** Begin Records for the task **

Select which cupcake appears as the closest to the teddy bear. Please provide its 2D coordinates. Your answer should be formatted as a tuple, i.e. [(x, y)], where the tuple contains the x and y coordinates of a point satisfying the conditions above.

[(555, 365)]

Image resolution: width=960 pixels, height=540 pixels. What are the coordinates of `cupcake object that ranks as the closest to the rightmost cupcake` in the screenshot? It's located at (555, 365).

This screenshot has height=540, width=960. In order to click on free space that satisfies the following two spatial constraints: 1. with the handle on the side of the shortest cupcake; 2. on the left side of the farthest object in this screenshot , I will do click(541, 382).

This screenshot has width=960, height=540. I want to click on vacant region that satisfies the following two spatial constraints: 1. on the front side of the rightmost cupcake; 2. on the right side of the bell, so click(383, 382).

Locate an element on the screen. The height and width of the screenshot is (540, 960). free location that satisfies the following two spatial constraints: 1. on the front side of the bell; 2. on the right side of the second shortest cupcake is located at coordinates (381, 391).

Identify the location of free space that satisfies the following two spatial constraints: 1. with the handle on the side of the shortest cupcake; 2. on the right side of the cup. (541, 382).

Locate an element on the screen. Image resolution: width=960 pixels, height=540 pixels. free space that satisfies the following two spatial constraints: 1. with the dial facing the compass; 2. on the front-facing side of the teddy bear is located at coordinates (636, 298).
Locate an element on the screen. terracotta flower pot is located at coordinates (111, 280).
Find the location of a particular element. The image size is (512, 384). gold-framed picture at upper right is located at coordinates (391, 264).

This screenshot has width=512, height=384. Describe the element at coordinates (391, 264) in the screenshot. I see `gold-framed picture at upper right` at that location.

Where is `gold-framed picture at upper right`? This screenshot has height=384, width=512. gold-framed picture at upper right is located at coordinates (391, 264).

** End Records for the task **

Task details – Convert the part of the entries above that begins with the line containing "Identify the location" and ends with the line containing "This screenshot has width=512, height=384." into a numbered list. Include both of those lines and leave out blank lines.

Response below –
1. Identify the location of free space that satisfies the following two spatial constraints: 1. with the handle on the side of the shortest cupcake; 2. on the right side of the cup. (541, 382).
2. Locate an element on the screen. Image resolution: width=960 pixels, height=540 pixels. free space that satisfies the following two spatial constraints: 1. with the dial facing the compass; 2. on the front-facing side of the teddy bear is located at coordinates (636, 298).
3. Locate an element on the screen. terracotta flower pot is located at coordinates (111, 280).
4. Find the location of a particular element. The image size is (512, 384). gold-framed picture at upper right is located at coordinates (391, 264).
5. This screenshot has width=512, height=384. Describe the element at coordinates (391, 264) in the screenshot. I see `gold-framed picture at upper right` at that location.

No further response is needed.